Before-and-after change data:
╭──

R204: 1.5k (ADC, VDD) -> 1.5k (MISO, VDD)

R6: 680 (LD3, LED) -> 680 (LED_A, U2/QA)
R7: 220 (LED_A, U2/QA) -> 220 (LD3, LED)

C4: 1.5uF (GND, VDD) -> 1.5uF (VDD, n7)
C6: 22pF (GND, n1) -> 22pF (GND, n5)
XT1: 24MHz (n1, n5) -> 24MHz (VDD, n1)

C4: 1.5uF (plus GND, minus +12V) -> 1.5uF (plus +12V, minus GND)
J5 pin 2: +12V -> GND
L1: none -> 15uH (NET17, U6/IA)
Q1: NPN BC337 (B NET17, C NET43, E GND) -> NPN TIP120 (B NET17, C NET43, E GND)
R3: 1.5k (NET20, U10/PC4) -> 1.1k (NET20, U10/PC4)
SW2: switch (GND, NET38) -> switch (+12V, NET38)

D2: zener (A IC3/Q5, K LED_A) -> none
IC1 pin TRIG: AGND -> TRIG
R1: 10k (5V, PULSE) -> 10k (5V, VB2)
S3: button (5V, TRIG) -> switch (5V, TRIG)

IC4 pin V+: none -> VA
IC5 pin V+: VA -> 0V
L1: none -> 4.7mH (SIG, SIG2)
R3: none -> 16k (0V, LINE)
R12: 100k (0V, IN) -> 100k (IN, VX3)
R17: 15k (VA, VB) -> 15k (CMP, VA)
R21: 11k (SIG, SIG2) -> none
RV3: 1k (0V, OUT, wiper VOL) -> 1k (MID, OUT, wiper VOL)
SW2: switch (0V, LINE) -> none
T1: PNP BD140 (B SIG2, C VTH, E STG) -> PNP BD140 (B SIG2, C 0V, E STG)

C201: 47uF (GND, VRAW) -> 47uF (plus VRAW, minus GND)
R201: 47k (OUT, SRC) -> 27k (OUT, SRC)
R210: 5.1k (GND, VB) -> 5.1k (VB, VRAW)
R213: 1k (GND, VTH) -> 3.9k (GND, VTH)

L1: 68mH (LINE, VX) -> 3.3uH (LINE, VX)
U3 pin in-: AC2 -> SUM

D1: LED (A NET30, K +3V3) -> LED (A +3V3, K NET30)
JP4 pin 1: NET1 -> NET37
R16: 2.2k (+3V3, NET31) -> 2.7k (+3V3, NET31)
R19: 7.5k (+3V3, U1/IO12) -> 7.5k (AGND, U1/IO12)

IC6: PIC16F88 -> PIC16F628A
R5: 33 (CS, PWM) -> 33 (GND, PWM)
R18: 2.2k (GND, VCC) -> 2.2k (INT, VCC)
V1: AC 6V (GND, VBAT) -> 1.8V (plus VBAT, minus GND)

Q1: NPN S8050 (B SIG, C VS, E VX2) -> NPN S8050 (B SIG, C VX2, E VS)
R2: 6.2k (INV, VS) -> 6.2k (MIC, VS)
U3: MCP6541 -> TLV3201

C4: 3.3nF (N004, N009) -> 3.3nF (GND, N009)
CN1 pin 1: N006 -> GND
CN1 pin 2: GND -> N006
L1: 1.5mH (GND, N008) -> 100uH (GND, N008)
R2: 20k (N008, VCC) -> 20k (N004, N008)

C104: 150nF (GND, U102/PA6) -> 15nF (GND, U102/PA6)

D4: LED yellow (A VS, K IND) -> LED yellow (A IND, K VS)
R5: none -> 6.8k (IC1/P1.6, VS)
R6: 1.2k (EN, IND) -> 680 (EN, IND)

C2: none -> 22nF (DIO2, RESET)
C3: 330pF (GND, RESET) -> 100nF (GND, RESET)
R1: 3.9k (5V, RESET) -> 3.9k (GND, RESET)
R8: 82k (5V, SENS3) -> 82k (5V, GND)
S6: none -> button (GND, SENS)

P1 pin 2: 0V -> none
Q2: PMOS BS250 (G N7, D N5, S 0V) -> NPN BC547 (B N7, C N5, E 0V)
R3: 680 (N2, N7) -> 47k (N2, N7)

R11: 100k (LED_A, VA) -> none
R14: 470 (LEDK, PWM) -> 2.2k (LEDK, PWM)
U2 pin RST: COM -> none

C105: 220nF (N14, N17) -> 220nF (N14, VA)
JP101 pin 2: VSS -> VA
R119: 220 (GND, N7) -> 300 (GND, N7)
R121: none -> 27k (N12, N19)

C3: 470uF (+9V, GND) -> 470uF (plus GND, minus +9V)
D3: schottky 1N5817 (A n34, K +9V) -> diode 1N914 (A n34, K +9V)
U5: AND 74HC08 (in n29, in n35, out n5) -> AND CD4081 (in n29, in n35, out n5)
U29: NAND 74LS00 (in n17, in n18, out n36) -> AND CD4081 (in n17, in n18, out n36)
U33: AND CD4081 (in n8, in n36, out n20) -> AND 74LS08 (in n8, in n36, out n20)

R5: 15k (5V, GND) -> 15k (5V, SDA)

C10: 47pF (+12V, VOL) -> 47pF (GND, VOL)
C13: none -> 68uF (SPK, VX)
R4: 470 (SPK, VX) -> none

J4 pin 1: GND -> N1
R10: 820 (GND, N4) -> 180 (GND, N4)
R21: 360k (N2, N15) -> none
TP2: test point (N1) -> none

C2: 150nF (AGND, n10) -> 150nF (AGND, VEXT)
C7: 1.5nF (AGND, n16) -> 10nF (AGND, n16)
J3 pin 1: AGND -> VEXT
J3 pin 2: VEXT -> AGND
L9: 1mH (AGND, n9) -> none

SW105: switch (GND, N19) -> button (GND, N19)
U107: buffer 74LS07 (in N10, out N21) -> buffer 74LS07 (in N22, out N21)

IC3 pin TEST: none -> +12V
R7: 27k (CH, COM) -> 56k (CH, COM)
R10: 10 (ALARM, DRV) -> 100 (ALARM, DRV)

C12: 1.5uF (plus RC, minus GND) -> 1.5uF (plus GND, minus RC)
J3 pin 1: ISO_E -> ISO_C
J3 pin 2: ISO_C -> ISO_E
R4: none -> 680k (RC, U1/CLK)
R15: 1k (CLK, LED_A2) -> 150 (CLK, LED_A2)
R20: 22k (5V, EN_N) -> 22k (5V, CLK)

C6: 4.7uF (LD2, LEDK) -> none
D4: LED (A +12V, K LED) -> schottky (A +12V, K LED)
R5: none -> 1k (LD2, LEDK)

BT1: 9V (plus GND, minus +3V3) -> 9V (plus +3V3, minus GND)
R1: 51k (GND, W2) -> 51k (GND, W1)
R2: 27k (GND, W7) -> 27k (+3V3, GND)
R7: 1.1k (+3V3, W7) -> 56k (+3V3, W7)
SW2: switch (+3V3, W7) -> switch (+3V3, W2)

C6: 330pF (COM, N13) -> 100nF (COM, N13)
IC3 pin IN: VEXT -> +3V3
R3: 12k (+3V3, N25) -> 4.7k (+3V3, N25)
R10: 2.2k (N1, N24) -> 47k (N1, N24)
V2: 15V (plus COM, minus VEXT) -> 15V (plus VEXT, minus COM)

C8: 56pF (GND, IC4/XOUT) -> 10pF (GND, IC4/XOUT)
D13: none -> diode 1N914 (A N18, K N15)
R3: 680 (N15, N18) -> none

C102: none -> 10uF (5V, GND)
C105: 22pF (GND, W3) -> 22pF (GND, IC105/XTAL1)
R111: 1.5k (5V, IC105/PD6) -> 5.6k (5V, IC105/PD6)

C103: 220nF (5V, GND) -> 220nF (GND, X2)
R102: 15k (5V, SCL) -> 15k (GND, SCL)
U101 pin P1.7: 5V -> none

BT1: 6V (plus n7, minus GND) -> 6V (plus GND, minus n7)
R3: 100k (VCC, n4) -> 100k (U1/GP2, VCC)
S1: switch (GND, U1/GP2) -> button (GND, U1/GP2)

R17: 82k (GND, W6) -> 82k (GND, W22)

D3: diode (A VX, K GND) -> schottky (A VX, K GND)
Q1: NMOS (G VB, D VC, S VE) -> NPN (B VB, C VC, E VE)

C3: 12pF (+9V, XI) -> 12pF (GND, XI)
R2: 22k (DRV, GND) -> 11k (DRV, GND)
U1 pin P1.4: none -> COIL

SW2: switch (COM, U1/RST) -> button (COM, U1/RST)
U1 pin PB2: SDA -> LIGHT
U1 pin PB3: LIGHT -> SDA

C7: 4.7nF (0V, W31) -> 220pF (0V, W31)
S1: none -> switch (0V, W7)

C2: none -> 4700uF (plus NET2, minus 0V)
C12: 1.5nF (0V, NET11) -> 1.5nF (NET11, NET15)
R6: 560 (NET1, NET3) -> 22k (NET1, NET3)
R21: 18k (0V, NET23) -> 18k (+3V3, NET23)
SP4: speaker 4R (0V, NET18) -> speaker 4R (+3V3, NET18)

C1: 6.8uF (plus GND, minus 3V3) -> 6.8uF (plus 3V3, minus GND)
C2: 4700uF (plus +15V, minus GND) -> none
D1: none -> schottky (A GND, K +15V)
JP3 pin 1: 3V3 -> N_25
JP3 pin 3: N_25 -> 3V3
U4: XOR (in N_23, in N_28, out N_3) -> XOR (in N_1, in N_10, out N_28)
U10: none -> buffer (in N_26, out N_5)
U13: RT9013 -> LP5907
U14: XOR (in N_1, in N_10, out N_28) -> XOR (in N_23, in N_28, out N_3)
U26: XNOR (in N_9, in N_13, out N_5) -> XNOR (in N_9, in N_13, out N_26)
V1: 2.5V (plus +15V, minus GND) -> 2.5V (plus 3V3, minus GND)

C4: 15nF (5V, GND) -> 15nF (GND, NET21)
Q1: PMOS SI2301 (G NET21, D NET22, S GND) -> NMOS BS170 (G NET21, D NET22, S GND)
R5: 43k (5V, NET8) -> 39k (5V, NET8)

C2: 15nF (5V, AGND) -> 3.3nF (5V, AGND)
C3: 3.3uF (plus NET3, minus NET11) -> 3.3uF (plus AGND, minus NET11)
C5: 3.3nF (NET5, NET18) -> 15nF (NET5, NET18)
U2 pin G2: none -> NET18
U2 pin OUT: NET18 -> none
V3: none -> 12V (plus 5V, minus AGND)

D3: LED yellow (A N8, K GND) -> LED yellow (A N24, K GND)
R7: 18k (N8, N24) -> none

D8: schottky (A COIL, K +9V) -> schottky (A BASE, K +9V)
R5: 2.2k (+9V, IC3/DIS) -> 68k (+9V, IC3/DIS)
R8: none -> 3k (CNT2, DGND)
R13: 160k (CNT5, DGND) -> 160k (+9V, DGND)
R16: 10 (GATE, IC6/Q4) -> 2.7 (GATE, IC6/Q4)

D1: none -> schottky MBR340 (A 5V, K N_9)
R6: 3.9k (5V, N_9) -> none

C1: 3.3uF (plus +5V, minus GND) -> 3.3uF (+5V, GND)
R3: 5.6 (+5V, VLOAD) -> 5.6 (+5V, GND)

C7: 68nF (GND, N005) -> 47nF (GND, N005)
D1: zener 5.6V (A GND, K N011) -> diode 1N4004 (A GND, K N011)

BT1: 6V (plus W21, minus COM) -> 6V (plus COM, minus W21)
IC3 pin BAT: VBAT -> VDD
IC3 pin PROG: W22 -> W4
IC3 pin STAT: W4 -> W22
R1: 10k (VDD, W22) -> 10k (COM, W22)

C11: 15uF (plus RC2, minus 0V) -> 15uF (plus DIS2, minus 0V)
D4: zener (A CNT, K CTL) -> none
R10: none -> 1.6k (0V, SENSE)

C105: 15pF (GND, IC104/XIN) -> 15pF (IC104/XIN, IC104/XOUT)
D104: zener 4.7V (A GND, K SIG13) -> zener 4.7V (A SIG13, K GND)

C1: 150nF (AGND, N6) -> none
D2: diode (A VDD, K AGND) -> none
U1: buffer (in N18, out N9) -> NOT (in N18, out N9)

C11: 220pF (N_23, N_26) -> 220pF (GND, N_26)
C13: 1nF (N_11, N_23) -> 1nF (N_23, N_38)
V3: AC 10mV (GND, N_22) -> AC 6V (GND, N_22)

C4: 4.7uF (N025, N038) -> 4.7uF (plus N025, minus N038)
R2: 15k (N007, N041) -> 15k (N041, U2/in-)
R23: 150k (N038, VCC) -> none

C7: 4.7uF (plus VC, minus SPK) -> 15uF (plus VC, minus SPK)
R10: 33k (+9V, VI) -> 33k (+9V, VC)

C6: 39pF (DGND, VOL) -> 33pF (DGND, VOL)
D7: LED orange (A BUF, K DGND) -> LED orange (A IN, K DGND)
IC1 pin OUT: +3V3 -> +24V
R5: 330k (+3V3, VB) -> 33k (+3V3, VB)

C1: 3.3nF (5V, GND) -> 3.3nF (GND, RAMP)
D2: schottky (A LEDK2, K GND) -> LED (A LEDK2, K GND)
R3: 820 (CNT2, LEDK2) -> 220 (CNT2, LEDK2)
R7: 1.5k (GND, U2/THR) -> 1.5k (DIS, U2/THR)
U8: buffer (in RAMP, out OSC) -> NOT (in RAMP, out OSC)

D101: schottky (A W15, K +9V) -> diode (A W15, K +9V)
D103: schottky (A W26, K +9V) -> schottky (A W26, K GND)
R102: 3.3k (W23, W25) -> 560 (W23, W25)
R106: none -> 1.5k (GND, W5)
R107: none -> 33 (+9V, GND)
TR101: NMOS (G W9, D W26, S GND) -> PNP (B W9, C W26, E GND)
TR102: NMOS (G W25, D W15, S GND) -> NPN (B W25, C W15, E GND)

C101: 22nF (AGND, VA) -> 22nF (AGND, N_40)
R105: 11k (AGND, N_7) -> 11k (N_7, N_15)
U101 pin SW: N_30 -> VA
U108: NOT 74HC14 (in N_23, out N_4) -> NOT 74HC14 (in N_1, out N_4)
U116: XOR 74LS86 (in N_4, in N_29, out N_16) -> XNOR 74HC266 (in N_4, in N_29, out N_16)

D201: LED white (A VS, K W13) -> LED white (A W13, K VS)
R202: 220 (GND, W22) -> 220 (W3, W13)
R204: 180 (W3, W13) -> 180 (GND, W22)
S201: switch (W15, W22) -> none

╰──

### [Task objective]
Please, from the entries above, set down exactly the lines from the one containing "R10: 2.2k (N1, N24) -> 47k (N1, N24)" through the one containing "R3: 100k (VCC, n4) -> 100k (U1/GP2, VCC)", and only those.

### [Your solution]
R10: 2.2k (N1, N24) -> 47k (N1, N24)
V2: 15V (plus COM, minus VEXT) -> 15V (plus VEXT, minus COM)

C8: 56pF (GND, IC4/XOUT) -> 10pF (GND, IC4/XOUT)
D13: none -> diode 1N914 (A N18, K N15)
R3: 680 (N15, N18) -> none

C102: none -> 10uF (5V, GND)
C105: 22pF (GND, W3) -> 22pF (GND, IC105/XTAL1)
R111: 1.5k (5V, IC105/PD6) -> 5.6k (5V, IC105/PD6)

C103: 220nF (5V, GND) -> 220nF (GND, X2)
R102: 15k (5V, SCL) -> 15k (GND, SCL)
U101 pin P1.7: 5V -> none

BT1: 6V (plus n7, minus GND) -> 6V (plus GND, minus n7)
R3: 100k (VCC, n4) -> 100k (U1/GP2, VCC)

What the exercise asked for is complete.